**Work item:**
Everything from the line with "(259, 228) = (531, 136): yellow" down to the line with "(164, 221) = (150, 285): red" below must be printed exactly, those two lines included. Exclude pictures.

**Dataset records:**
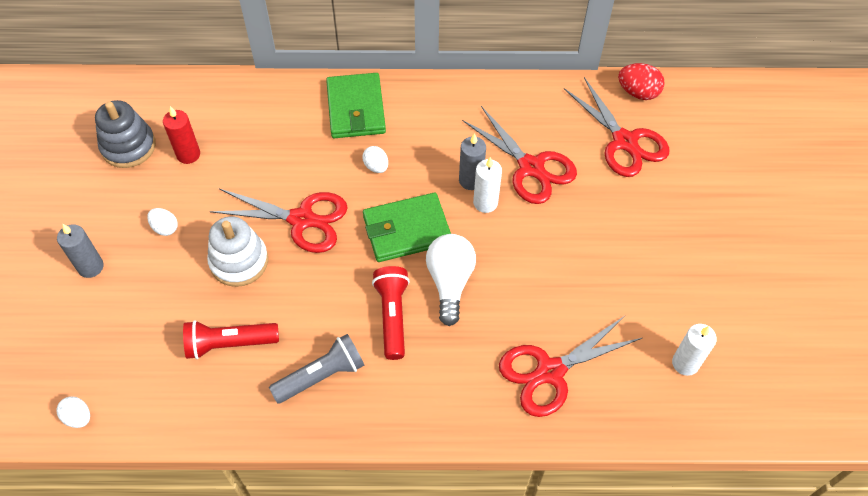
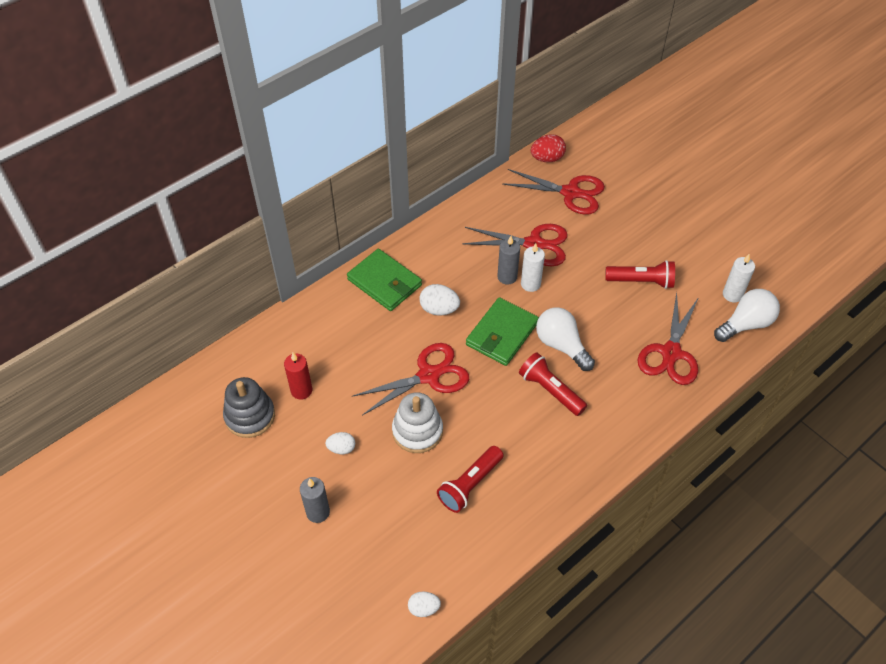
camera: 40 degrees left, 5 degrees down
(321, 376) = (548, 457): grey flashlight -> none
(376, 166) = (439, 309): white egg -> white egg, size x1.54
(600, 279) = (641, 281): none -> red flashlight
(665, 404) = (745, 324): none -> white light bulb

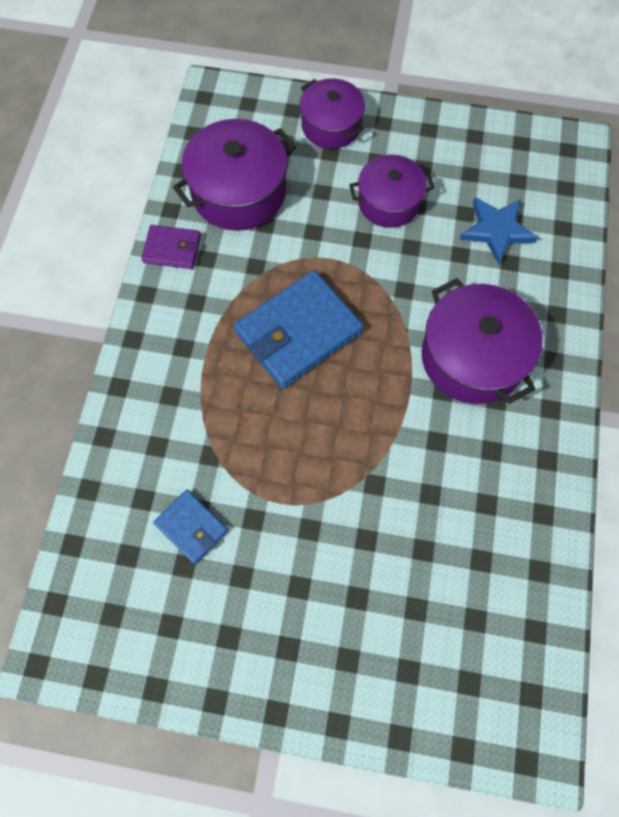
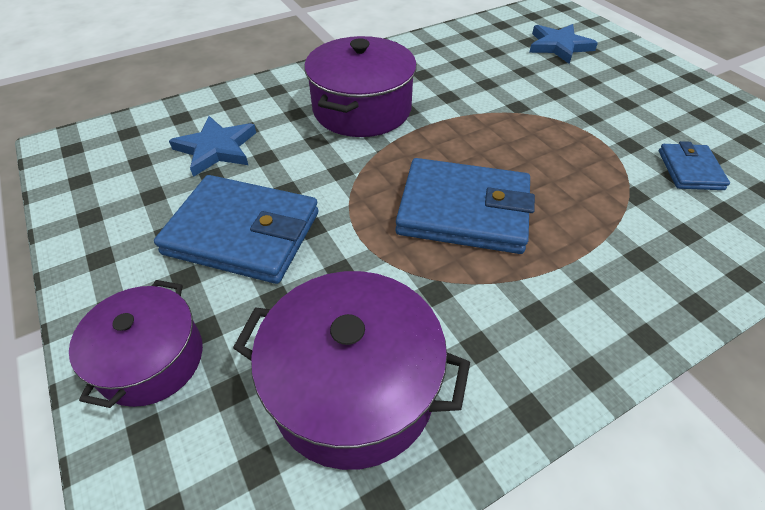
camera: 130 degrees left, 20 degrees down
(172, 249) = (510, 396): purple wallet -> none
(389, 202) = (243, 233): purple pot -> blue wallet
(439, 641) = (559, 46): none -> blue star

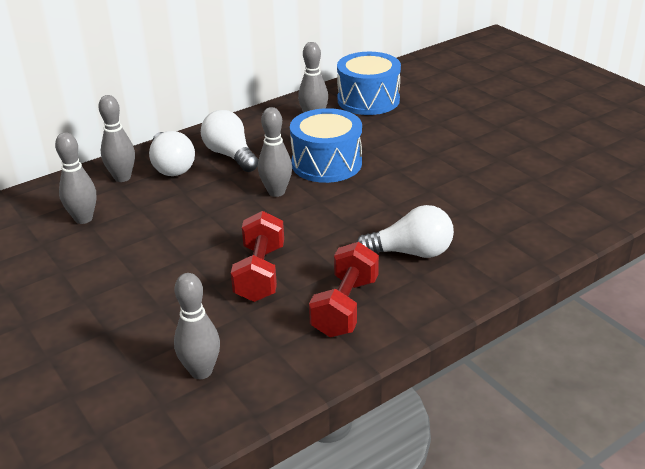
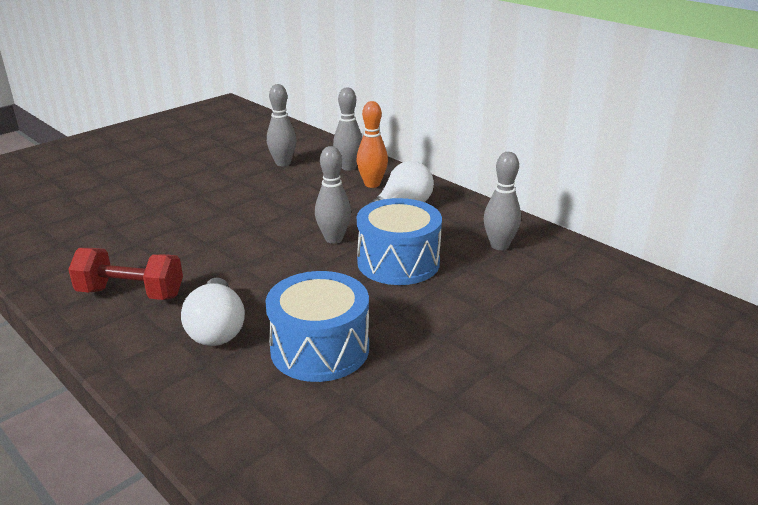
camera: 80 degrees right, 5 degrees down
(172, 166) = (372, 184): white light bulb -> orange bowling pin
(201, 371) = (70, 235): grey bowling pin -> none
(260, 273) = (193, 245): red dumbbell -> none
(368, 100) = (572, 279): blue drum -> blue drum (320, 348)

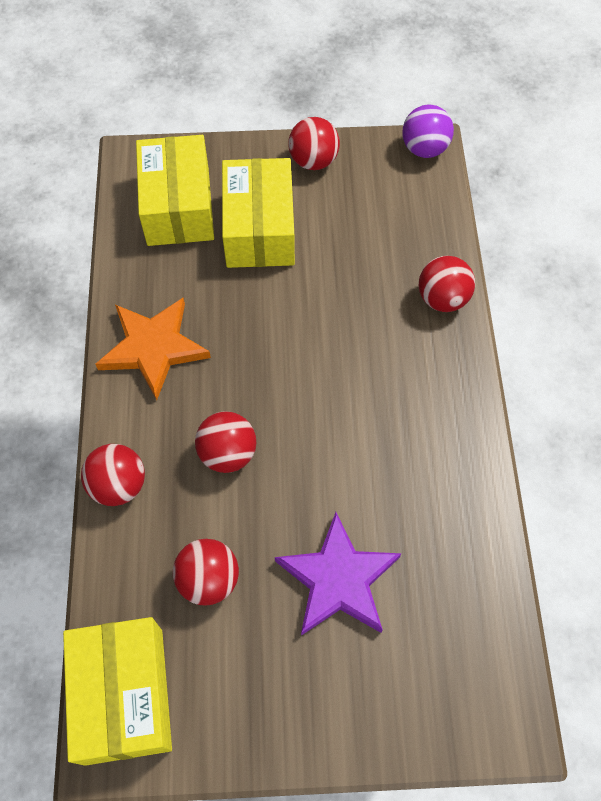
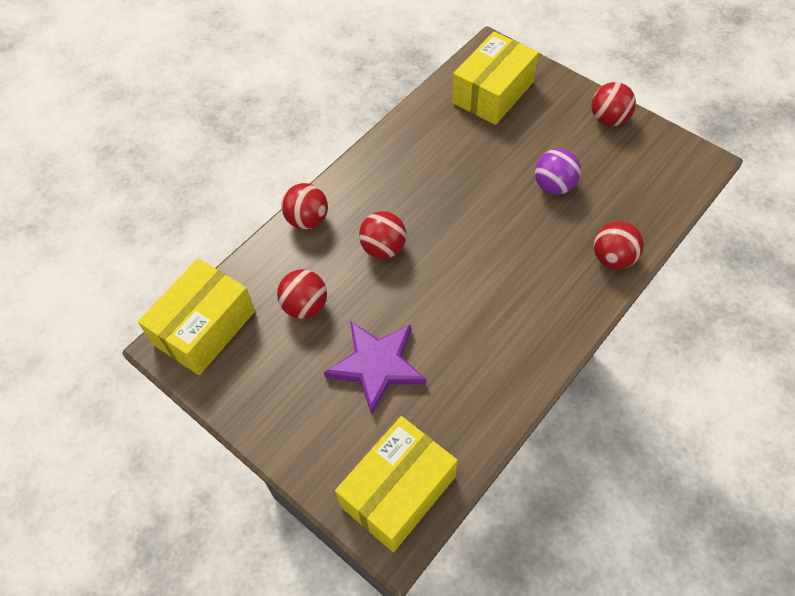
camera: 45 degrees right, 5 degrees down
(153, 348) = (399, 161): orange star -> none
(259, 228) = (531, 136): yellow box -> yellow box (397, 491)
(424, 149) = (698, 159): purple ball -> purple ball (554, 186)

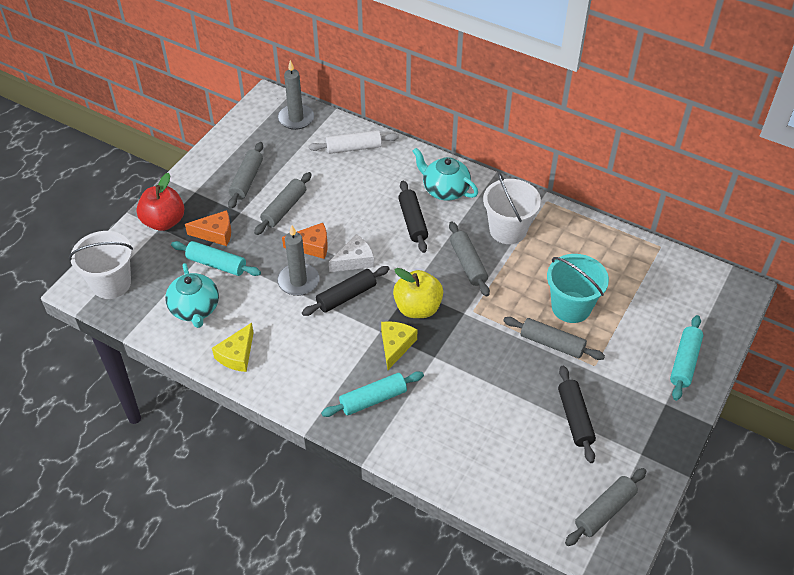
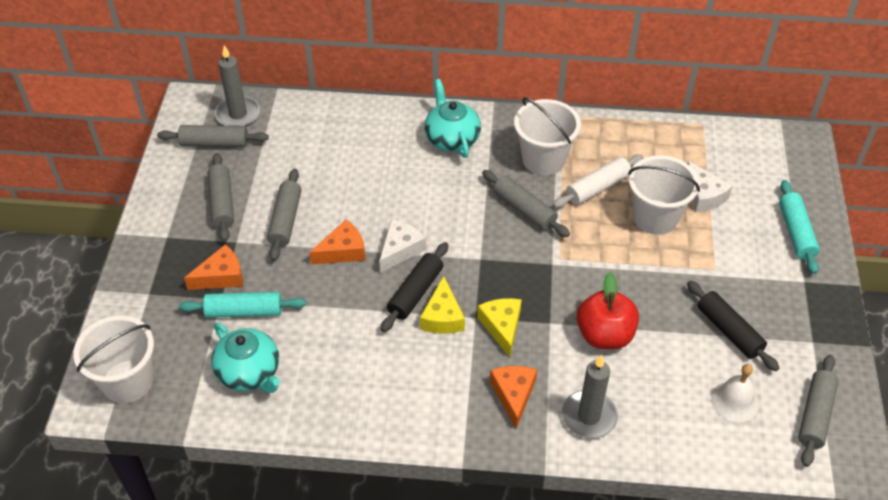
camera: 25 degrees left, 0 degrees up
(164, 221) = (150, 285): red apple -> red apple (604, 335)
(237, 355) = (331, 406): yellow cheese -> yellow cheese (442, 317)
(298, 281) = (351, 296): grey candle -> grey candle (588, 416)
(354, 148) = (324, 126): white rolling pin -> white rolling pin (597, 187)
(373, 399) = (513, 395): turquoise rolling pin -> orange cheese
(413, 221) = (438, 185): black rolling pin -> none
(417, 308) = (500, 276): yellow apple -> none
(445, 190) = (452, 139): turquoise teapot -> turquoise teapot turned 60 degrees clockwise
(544, 473) = (734, 401): none -> white bell
(552, 343) = (660, 262): grey rolling pin -> grey rolling pin (214, 143)
(571, 307) = (655, 217): turquoise bucket -> white bucket
(623, 304) = (704, 195): none -> white cheese

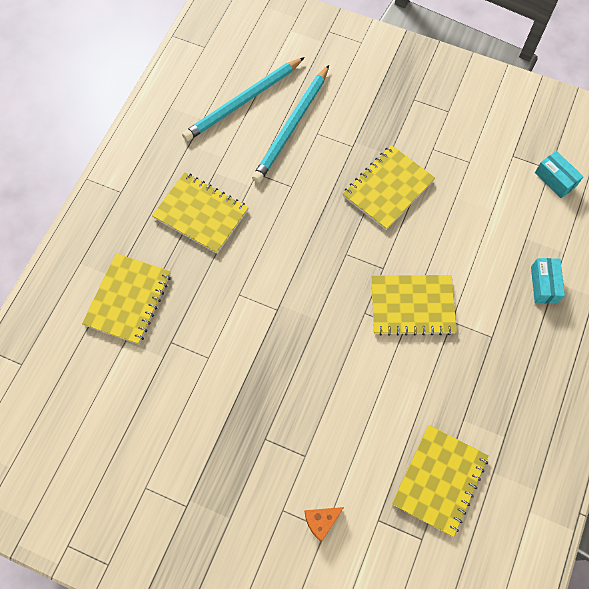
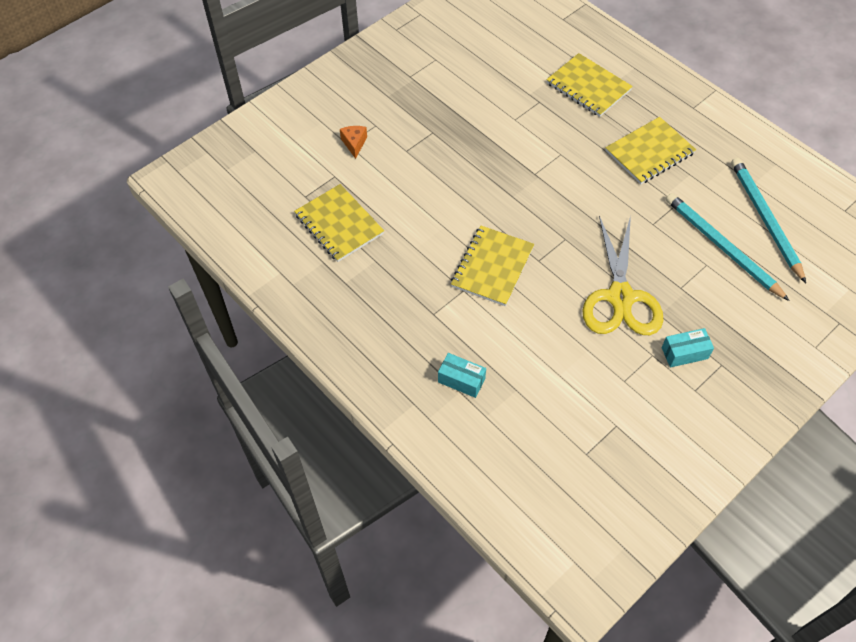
camera: 115 degrees right, 10 degrees down
(388, 188) = (620, 297): yellow notebook -> yellow scissors
(555, 179) = (571, 451): turquoise box -> turquoise box (684, 353)

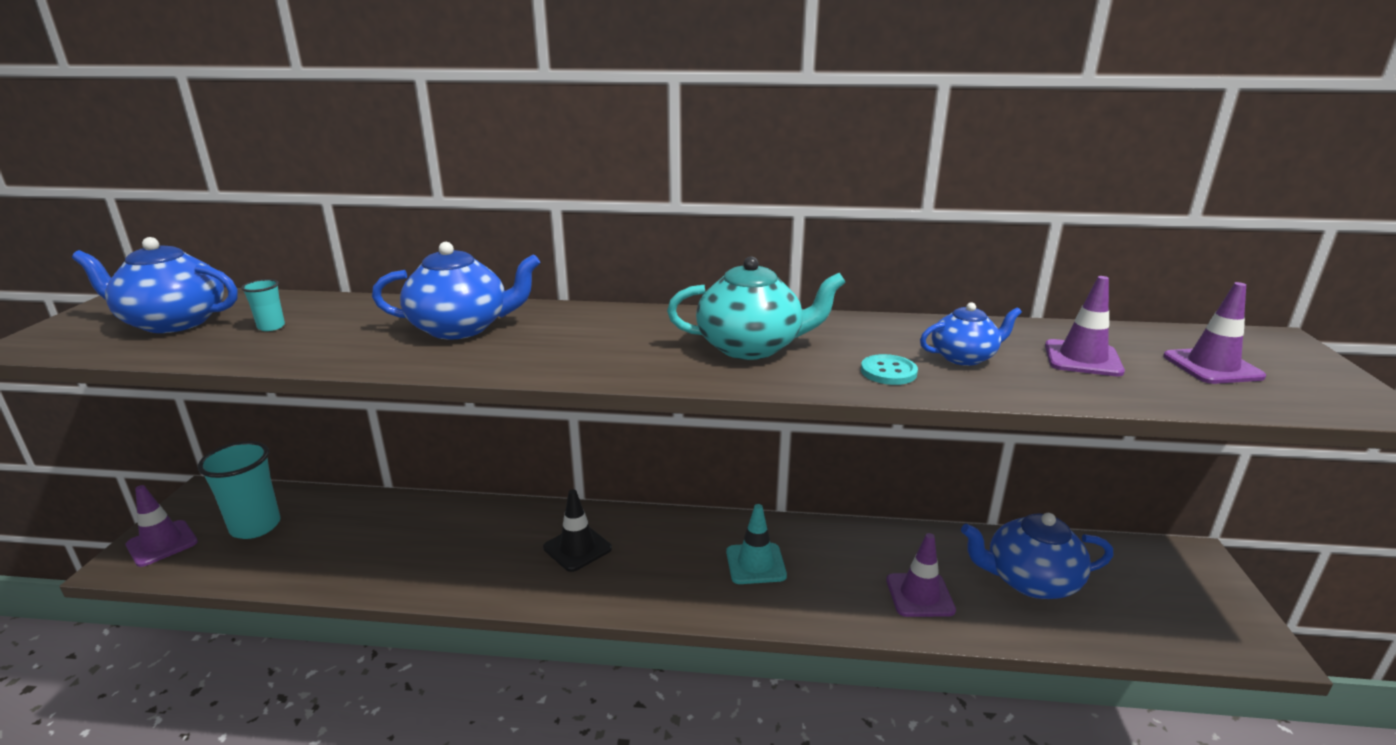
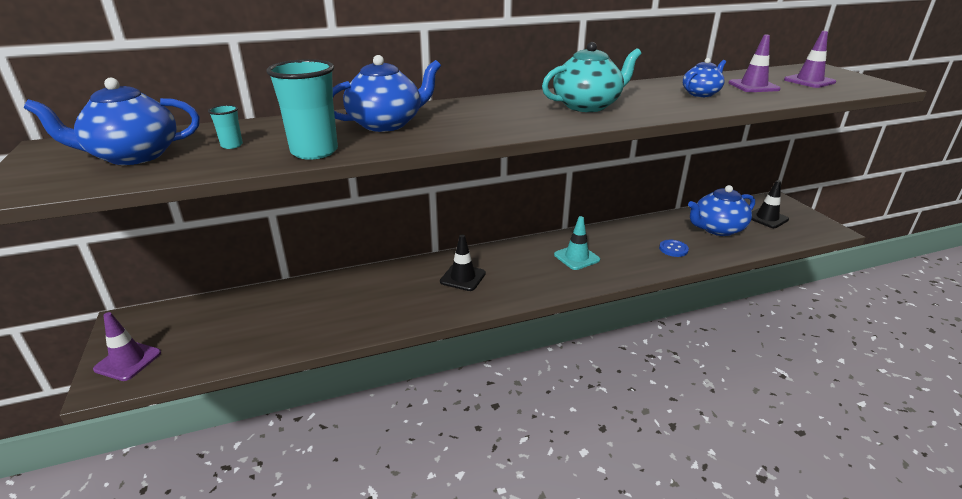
camera: 25 degrees left, 5 degrees up
(255, 526) = (202, 328): turquoise cup -> turquoise cup (314, 152)
(888, 372) = (676, 105): turquoise button -> none
(919, 595) = (673, 249): purple traffic cone -> blue button
(1144, 586) = (767, 218): none -> black traffic cone

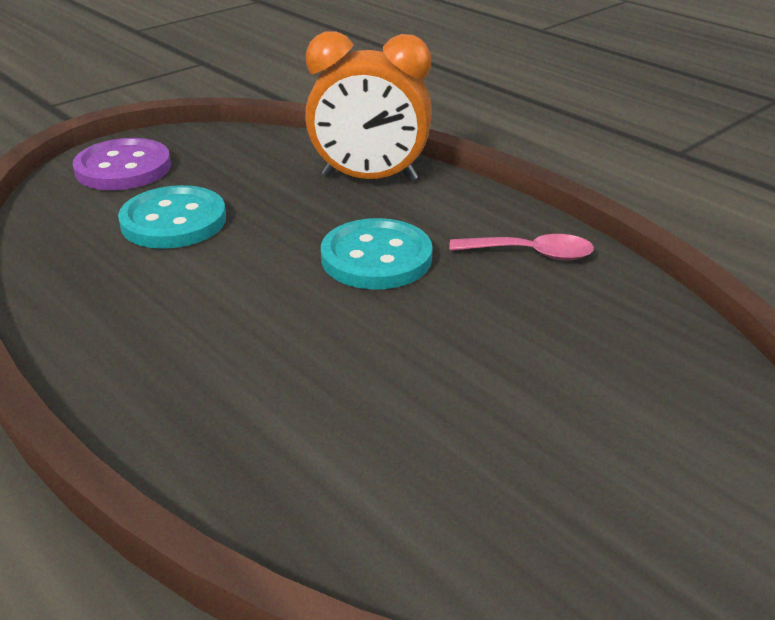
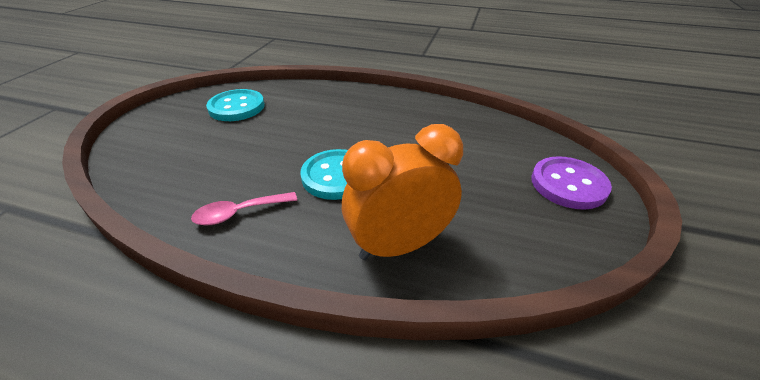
camera: 150 degrees right, 5 degrees up
(173, 221) = (472, 159): turquoise button -> turquoise button (237, 107)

**Written response:**
(259, 228) = (531, 136): yellow box -> yellow box (397, 491)
(424, 149) = (698, 159): purple ball -> purple ball (554, 186)

camera: 25 degrees left, 0 degrees up
(164, 221) = (150, 285): red apple -> red apple (604, 335)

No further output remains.